Image comparison data:

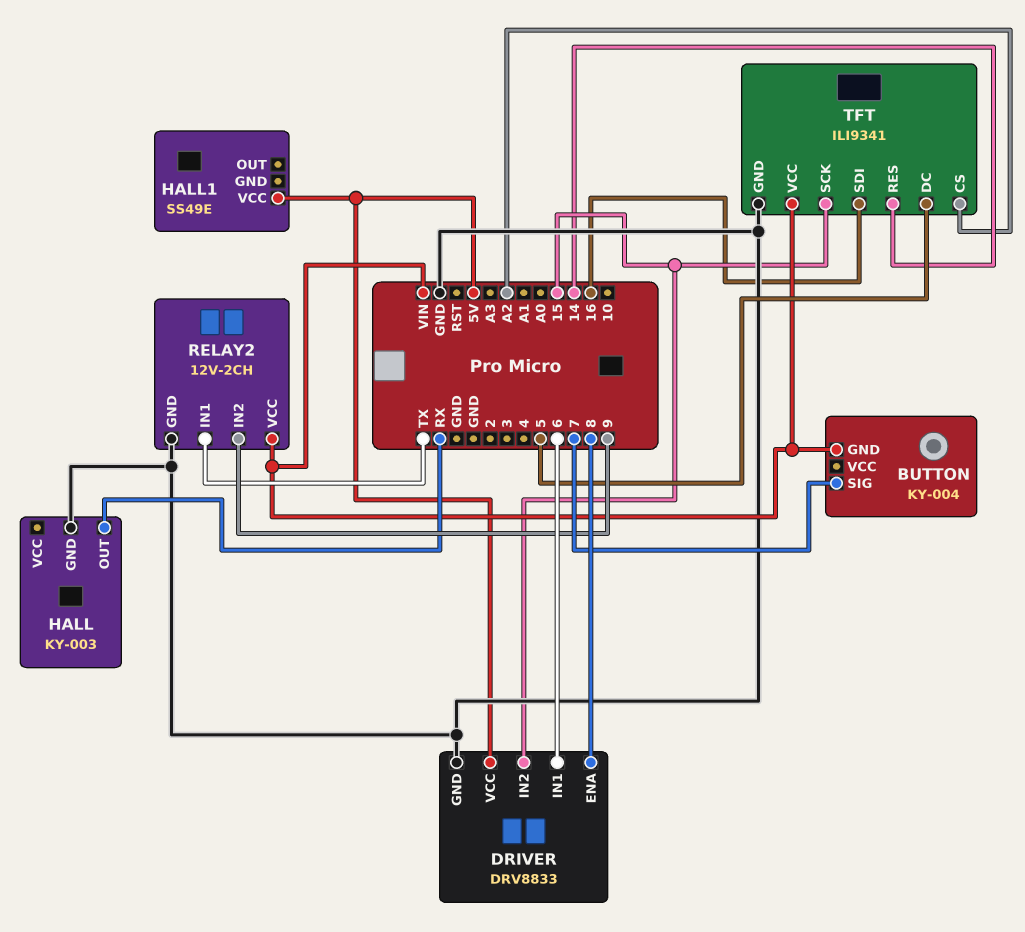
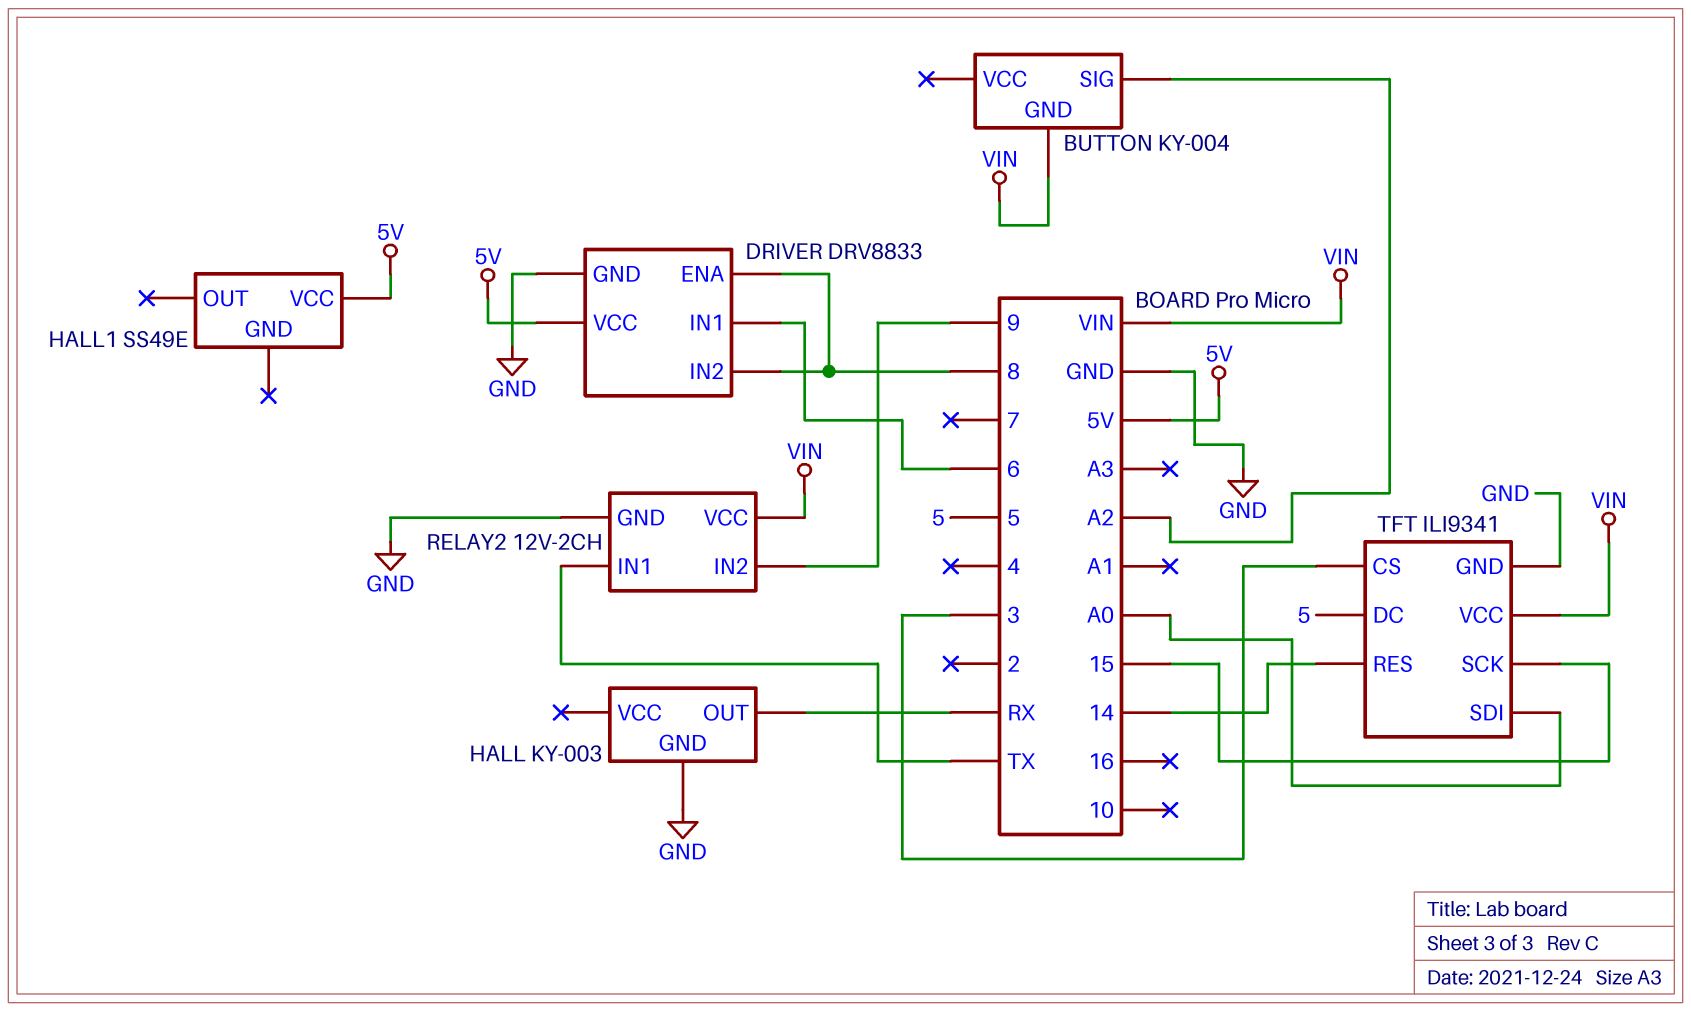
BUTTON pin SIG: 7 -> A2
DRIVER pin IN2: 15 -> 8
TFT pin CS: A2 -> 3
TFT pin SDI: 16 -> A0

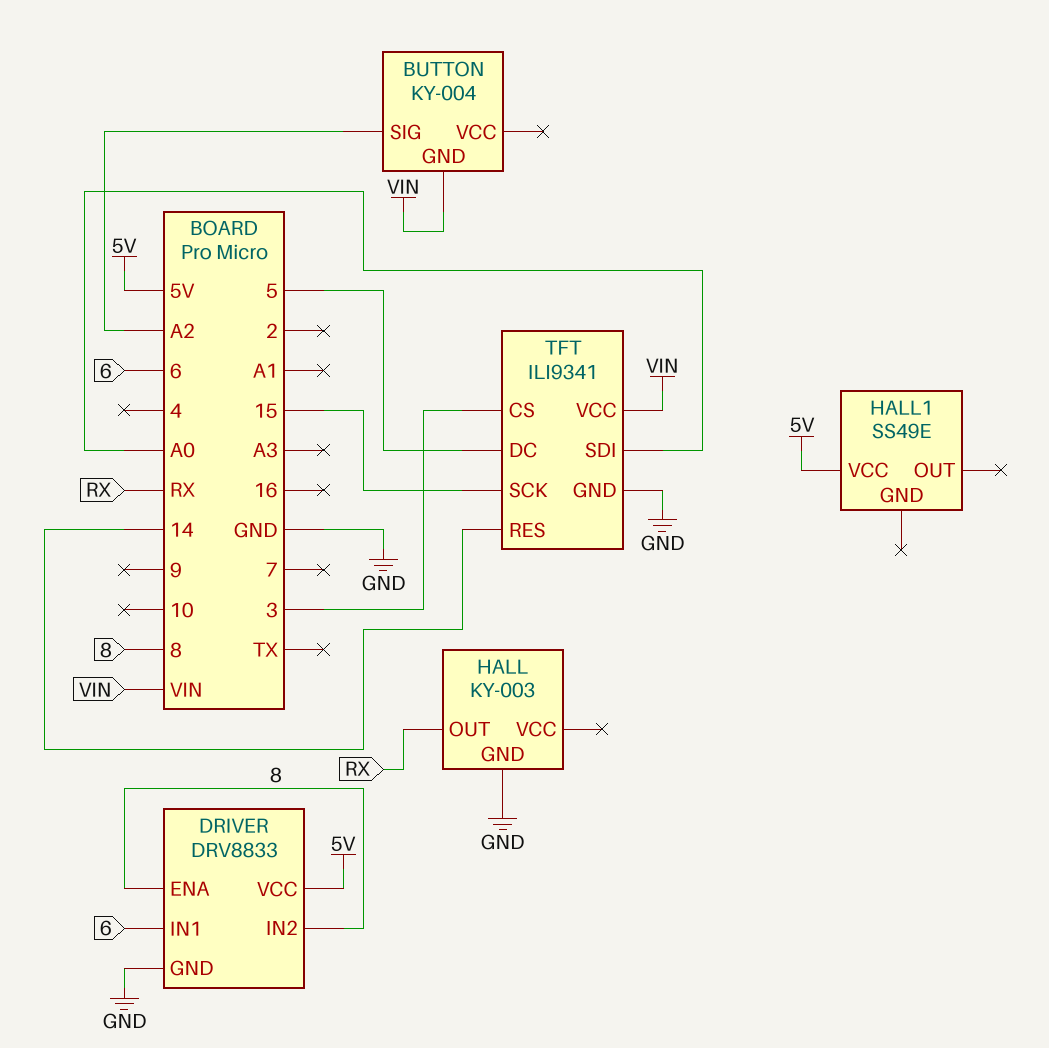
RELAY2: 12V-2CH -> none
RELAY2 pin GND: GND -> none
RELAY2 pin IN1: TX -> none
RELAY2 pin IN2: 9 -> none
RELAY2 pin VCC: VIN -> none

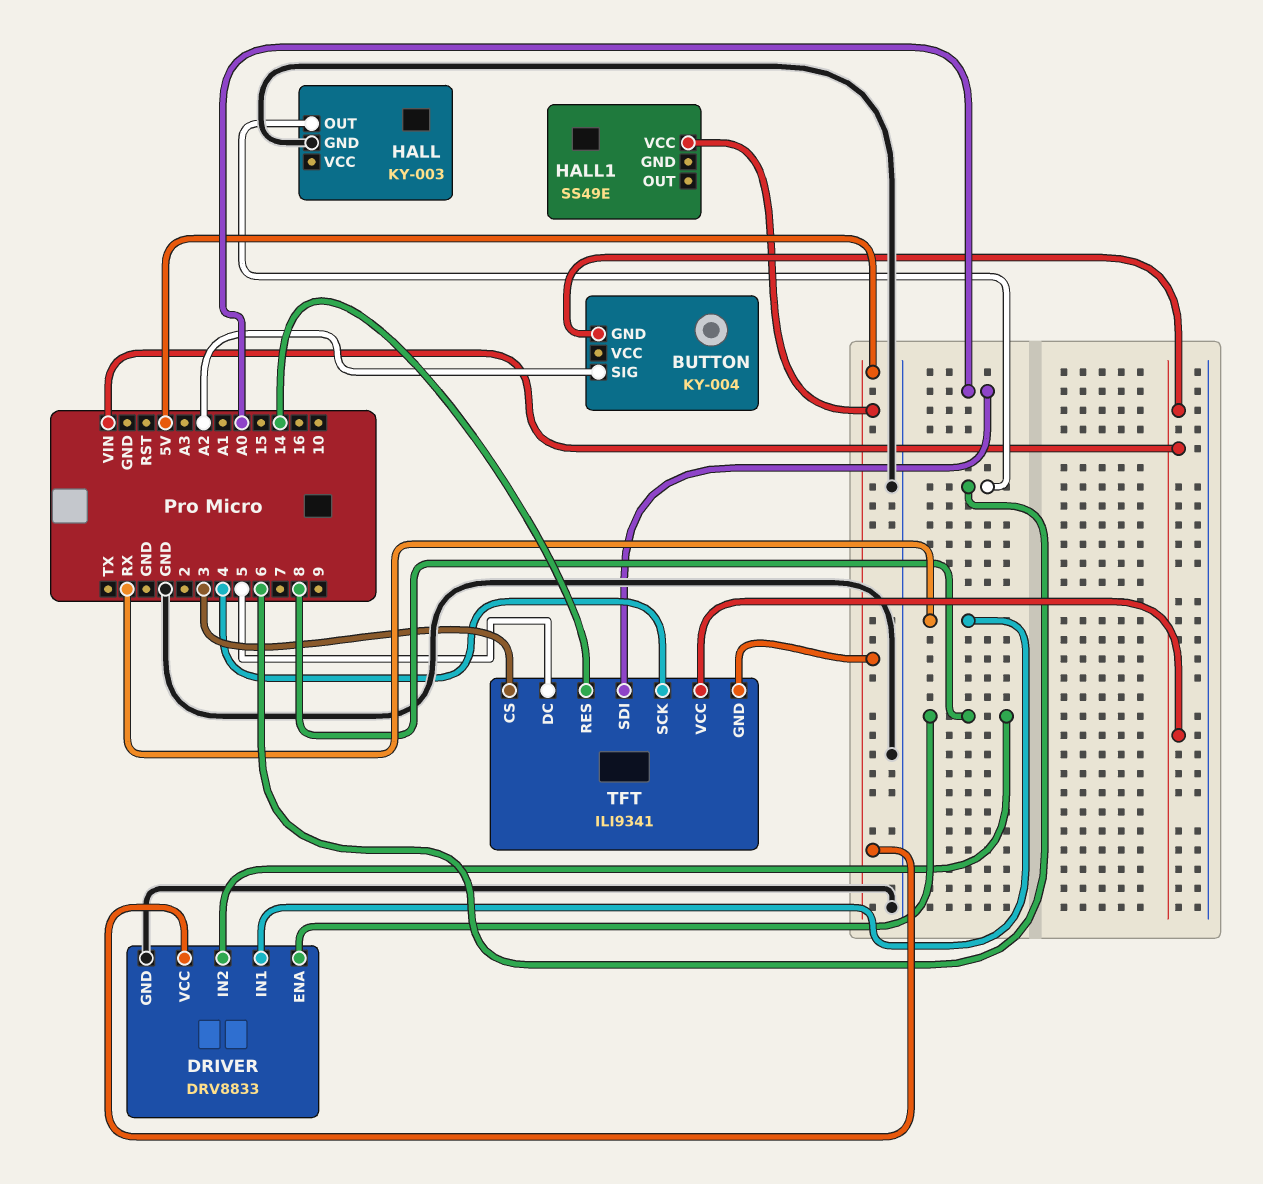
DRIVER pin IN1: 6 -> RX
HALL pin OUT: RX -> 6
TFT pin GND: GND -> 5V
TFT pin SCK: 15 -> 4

**WHAT THIS TASK INVOLVES**
Lines from the records above that hold "DRIVER" are the ones to list.

**RESPONSE TO THE EXERCISE**
DRIVER pin IN2: 15 -> 8
DRIVER pin IN1: 6 -> RX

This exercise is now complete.